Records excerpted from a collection
____________

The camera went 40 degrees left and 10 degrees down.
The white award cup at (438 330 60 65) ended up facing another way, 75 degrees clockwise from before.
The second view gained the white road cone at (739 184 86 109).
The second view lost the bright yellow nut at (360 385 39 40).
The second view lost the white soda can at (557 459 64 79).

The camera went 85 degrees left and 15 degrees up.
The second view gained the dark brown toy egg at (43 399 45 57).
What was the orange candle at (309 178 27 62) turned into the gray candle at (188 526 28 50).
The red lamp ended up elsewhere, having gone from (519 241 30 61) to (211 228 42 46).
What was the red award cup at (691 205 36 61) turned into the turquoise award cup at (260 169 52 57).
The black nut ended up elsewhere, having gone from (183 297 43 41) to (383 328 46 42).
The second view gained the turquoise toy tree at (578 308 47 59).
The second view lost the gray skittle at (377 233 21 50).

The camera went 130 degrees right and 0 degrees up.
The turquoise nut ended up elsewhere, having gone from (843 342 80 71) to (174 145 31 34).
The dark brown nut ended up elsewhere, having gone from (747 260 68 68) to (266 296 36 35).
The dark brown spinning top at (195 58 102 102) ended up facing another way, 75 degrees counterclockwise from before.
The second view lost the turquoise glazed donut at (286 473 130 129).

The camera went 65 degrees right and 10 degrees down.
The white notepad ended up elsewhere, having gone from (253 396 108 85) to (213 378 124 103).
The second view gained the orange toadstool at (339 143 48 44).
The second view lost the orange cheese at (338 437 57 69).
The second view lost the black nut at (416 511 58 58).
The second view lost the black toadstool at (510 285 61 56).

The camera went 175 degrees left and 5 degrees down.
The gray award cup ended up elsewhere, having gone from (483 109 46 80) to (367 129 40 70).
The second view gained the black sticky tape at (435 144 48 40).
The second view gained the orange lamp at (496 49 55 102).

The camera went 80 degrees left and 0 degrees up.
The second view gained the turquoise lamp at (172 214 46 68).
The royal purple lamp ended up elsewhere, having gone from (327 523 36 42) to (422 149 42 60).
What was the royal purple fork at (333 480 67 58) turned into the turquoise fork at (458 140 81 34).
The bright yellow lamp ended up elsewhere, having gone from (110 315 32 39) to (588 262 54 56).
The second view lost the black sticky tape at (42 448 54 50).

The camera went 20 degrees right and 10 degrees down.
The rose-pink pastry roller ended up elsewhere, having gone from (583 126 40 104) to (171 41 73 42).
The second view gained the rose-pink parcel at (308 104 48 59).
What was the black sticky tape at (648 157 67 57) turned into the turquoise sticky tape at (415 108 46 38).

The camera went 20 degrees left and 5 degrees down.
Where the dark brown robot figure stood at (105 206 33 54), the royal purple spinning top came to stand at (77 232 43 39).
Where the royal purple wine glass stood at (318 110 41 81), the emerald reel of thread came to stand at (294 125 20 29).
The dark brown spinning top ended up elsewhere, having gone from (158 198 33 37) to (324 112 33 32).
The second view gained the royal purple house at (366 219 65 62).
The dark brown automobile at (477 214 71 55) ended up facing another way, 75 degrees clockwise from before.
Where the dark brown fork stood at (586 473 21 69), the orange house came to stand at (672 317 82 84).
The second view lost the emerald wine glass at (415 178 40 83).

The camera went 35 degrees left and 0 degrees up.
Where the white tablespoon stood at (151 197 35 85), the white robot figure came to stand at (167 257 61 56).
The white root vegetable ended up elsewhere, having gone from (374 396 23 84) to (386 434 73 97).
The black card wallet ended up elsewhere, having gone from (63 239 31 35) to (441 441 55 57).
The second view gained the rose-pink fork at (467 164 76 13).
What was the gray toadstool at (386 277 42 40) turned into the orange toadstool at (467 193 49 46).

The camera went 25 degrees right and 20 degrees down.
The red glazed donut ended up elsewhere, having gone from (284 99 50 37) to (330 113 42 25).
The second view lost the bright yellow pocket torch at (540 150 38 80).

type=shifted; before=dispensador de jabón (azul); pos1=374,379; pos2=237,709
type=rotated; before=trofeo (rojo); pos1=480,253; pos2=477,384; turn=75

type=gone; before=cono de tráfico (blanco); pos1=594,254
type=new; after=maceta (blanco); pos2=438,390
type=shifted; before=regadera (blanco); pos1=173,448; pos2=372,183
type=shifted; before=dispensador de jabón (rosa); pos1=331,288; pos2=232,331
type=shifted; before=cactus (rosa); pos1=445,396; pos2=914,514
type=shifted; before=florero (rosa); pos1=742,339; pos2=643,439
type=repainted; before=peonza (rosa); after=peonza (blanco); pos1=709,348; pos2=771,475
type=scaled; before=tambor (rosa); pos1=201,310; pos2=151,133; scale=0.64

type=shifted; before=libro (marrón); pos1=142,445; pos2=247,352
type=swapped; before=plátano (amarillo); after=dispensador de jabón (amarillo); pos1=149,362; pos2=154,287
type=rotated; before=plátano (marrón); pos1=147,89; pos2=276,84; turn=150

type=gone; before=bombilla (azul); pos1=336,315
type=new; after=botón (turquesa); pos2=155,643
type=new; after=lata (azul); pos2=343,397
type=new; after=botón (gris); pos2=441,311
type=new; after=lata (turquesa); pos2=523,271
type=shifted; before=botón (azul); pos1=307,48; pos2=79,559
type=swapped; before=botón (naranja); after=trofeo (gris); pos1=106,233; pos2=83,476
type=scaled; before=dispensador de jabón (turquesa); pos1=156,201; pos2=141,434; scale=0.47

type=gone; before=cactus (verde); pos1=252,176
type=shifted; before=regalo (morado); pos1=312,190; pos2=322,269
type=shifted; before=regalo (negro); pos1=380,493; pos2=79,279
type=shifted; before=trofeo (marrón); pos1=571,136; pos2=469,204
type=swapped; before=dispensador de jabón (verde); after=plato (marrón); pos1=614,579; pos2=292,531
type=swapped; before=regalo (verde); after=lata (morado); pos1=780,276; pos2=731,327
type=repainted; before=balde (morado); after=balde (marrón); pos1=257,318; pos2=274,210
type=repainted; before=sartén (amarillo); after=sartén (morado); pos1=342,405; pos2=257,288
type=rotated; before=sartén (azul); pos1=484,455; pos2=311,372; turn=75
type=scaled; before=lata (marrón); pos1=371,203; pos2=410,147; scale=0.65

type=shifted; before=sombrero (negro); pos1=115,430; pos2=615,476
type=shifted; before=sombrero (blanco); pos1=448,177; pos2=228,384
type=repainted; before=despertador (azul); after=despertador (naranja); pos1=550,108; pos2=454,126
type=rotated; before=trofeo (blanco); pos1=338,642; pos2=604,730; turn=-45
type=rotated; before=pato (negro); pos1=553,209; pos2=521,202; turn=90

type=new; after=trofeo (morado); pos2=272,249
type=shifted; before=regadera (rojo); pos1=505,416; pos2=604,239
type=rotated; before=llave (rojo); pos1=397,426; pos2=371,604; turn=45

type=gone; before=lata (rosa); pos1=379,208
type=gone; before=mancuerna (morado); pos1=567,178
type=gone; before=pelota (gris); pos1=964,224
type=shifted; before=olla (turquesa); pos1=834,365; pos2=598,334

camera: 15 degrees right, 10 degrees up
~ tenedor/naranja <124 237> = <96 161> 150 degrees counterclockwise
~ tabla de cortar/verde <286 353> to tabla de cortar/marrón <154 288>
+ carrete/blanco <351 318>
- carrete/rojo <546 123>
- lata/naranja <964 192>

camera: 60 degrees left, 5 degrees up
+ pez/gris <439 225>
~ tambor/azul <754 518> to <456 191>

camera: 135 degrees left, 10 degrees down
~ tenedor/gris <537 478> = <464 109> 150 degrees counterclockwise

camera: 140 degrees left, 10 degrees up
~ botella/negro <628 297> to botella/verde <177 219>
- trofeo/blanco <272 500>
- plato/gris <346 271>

____________

▶ _DESCRIPTION OF THE TASK_: Each of the entries above should be written out again exactly.

▶ _RESPONSE TO THIS TASK_:
The camera went 40 degrees left and 10 degrees down.
The white award cup at (438 330 60 65) ended up facing another way, 75 degrees clockwise from before.
The second view gained the white road cone at (739 184 86 109).
The second view lost the bright yellow nut at (360 385 39 40).
The second view lost the white soda can at (557 459 64 79).

The camera went 85 degrees left and 15 degrees up.
The second view gained the dark brown toy egg at (43 399 45 57).
What was the orange candle at (309 178 27 62) turned into the gray candle at (188 526 28 50).
The red lamp ended up elsewhere, having gone from (519 241 30 61) to (211 228 42 46).
What was the red award cup at (691 205 36 61) turned into the turquoise award cup at (260 169 52 57).
The black nut ended up elsewhere, having gone from (183 297 43 41) to (383 328 46 42).
The second view gained the turquoise toy tree at (578 308 47 59).
The second view lost the gray skittle at (377 233 21 50).

The camera went 130 degrees right and 0 degrees up.
The turquoise nut ended up elsewhere, having gone from (843 342 80 71) to (174 145 31 34).
The dark brown nut ended up elsewhere, having gone from (747 260 68 68) to (266 296 36 35).
The dark brown spinning top at (195 58 102 102) ended up facing another way, 75 degrees counterclockwise from before.
The second view lost the turquoise glazed donut at (286 473 130 129).

The camera went 65 degrees right and 10 degrees down.
The white notepad ended up elsewhere, having gone from (253 396 108 85) to (213 378 124 103).
The second view gained the orange toadstool at (339 143 48 44).
The second view lost the orange cheese at (338 437 57 69).
The second view lost the black nut at (416 511 58 58).
The second view lost the black toadstool at (510 285 61 56).

The camera went 175 degrees left and 5 degrees down.
The gray award cup ended up elsewhere, having gone from (483 109 46 80) to (367 129 40 70).
The second view gained the black sticky tape at (435 144 48 40).
The second view gained the orange lamp at (496 49 55 102).

The camera went 80 degrees left and 0 degrees up.
The second view gained the turquoise lamp at (172 214 46 68).
The royal purple lamp ended up elsewhere, having gone from (327 523 36 42) to (422 149 42 60).
What was the royal purple fork at (333 480 67 58) turned into the turquoise fork at (458 140 81 34).
The bright yellow lamp ended up elsewhere, having gone from (110 315 32 39) to (588 262 54 56).
The second view lost the black sticky tape at (42 448 54 50).

The camera went 20 degrees right and 10 degrees down.
The rose-pink pastry roller ended up elsewhere, having gone from (583 126 40 104) to (171 41 73 42).
The second view gained the rose-pink parcel at (308 104 48 59).
What was the black sticky tape at (648 157 67 57) turned into the turquoise sticky tape at (415 108 46 38).

The camera went 20 degrees left and 5 degrees down.
Where the dark brown robot figure stood at (105 206 33 54), the royal purple spinning top came to stand at (77 232 43 39).
Where the royal purple wine glass stood at (318 110 41 81), the emerald reel of thread came to stand at (294 125 20 29).
The dark brown spinning top ended up elsewhere, having gone from (158 198 33 37) to (324 112 33 32).
The second view gained the royal purple house at (366 219 65 62).
The dark brown automobile at (477 214 71 55) ended up facing another way, 75 degrees clockwise from before.
Where the dark brown fork stood at (586 473 21 69), the orange house came to stand at (672 317 82 84).
The second view lost the emerald wine glass at (415 178 40 83).

The camera went 35 degrees left and 0 degrees up.
Where the white tablespoon stood at (151 197 35 85), the white robot figure came to stand at (167 257 61 56).
The white root vegetable ended up elsewhere, having gone from (374 396 23 84) to (386 434 73 97).
The black card wallet ended up elsewhere, having gone from (63 239 31 35) to (441 441 55 57).
The second view gained the rose-pink fork at (467 164 76 13).
What was the gray toadstool at (386 277 42 40) turned into the orange toadstool at (467 193 49 46).

The camera went 25 degrees right and 20 degrees down.
The red glazed donut ended up elsewhere, having gone from (284 99 50 37) to (330 113 42 25).
The second view lost the bright yellow pocket torch at (540 150 38 80).

type=shifted; before=dispensador de jabón (azul); pos1=374,379; pos2=237,709
type=rotated; before=trofeo (rojo); pos1=480,253; pos2=477,384; turn=75

type=gone; before=cono de tráfico (blanco); pos1=594,254
type=new; after=maceta (blanco); pos2=438,390
type=shifted; before=regadera (blanco); pos1=173,448; pos2=372,183
type=shifted; before=dispensador de jabón (rosa); pos1=331,288; pos2=232,331
type=shifted; before=cactus (rosa); pos1=445,396; pos2=914,514
type=shifted; before=florero (rosa); pos1=742,339; pos2=643,439
type=repainted; before=peonza (rosa); after=peonza (blanco); pos1=709,348; pos2=771,475
type=scaled; before=tambor (rosa); pos1=201,310; pos2=151,133; scale=0.64

type=shifted; before=libro (marrón); pos1=142,445; pos2=247,352
type=swapped; before=plátano (amarillo); after=dispensador de jabón (amarillo); pos1=149,362; pos2=154,287
type=rotated; before=plátano (marrón); pos1=147,89; pos2=276,84; turn=150

type=gone; before=bombilla (azul); pos1=336,315
type=new; after=botón (turquesa); pos2=155,643
type=new; after=lata (azul); pos2=343,397
type=new; after=botón (gris); pos2=441,311
type=new; after=lata (turquesa); pos2=523,271
type=shifted; before=botón (azul); pos1=307,48; pos2=79,559
type=swapped; before=botón (naranja); after=trofeo (gris); pos1=106,233; pos2=83,476
type=scaled; before=dispensador de jabón (turquesa); pos1=156,201; pos2=141,434; scale=0.47

type=gone; before=cactus (verde); pos1=252,176
type=shifted; before=regalo (morado); pos1=312,190; pos2=322,269
type=shifted; before=regalo (negro); pos1=380,493; pos2=79,279
type=shifted; before=trofeo (marrón); pos1=571,136; pos2=469,204
type=swapped; before=dispensador de jabón (verde); after=plato (marrón); pos1=614,579; pos2=292,531
type=swapped; before=regalo (verde); after=lata (morado); pos1=780,276; pos2=731,327
type=repainted; before=balde (morado); after=balde (marrón); pos1=257,318; pos2=274,210
type=repainted; before=sartén (amarillo); after=sartén (morado); pos1=342,405; pos2=257,288
type=rotated; before=sartén (azul); pos1=484,455; pos2=311,372; turn=75
type=scaled; before=lata (marrón); pos1=371,203; pos2=410,147; scale=0.65

type=shifted; before=sombrero (negro); pos1=115,430; pos2=615,476
type=shifted; before=sombrero (blanco); pos1=448,177; pos2=228,384
type=repainted; before=despertador (azul); after=despertador (naranja); pos1=550,108; pos2=454,126
type=rotated; before=trofeo (blanco); pos1=338,642; pos2=604,730; turn=-45
type=rotated; before=pato (negro); pos1=553,209; pos2=521,202; turn=90

type=new; after=trofeo (morado); pos2=272,249
type=shifted; before=regadera (rojo); pos1=505,416; pos2=604,239
type=rotated; before=llave (rojo); pos1=397,426; pos2=371,604; turn=45

type=gone; before=lata (rosa); pos1=379,208
type=gone; before=mancuerna (morado); pos1=567,178
type=gone; before=pelota (gris); pos1=964,224
type=shifted; before=olla (turquesa); pos1=834,365; pos2=598,334

camera: 15 degrees right, 10 degrees up
~ tenedor/naranja <124 237> = <96 161> 150 degrees counterclockwise
~ tabla de cortar/verde <286 353> to tabla de cortar/marrón <154 288>
+ carrete/blanco <351 318>
- carrete/rojo <546 123>
- lata/naranja <964 192>

camera: 60 degrees left, 5 degrees up
+ pez/gris <439 225>
~ tambor/azul <754 518> to <456 191>

camera: 135 degrees left, 10 degrees down
~ tenedor/gris <537 478> = <464 109> 150 degrees counterclockwise

camera: 140 degrees left, 10 degrees up
~ botella/negro <628 297> to botella/verde <177 219>
- trofeo/blanco <272 500>
- plato/gris <346 271>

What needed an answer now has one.